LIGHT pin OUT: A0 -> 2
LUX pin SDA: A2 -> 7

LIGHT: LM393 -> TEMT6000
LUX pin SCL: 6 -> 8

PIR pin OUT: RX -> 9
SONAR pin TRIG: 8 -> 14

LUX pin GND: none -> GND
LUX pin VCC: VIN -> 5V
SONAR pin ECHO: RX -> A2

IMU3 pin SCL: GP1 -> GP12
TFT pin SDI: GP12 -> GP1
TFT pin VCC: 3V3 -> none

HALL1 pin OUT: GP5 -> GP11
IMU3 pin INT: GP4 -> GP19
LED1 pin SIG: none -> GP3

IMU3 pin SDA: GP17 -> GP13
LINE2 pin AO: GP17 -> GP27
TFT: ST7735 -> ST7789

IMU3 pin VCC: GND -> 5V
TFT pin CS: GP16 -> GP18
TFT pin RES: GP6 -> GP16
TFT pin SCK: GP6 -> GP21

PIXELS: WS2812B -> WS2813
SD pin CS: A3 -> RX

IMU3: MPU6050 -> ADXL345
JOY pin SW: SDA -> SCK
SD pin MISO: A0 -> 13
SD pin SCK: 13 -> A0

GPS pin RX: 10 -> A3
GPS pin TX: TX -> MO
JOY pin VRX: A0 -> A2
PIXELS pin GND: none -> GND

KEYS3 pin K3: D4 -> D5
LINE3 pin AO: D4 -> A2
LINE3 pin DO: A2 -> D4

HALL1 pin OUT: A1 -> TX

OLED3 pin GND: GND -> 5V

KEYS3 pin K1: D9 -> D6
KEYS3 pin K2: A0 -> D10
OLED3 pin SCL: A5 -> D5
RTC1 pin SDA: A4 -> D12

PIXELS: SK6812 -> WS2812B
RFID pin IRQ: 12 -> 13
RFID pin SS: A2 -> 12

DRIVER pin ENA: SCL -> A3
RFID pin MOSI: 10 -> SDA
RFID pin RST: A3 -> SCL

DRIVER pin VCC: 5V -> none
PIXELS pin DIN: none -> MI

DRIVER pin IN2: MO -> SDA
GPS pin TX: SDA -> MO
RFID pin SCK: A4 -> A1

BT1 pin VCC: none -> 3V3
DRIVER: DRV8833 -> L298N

------------------------------------------------------------

The task: Wherever the string "PIXELS" appears in the data above, copy the line it sits in.

Your response:
PIXELS: WS2812B -> WS2813
PIXELS pin GND: none -> GND
PIXELS: SK6812 -> WS2812B
PIXELS pin DIN: none -> MI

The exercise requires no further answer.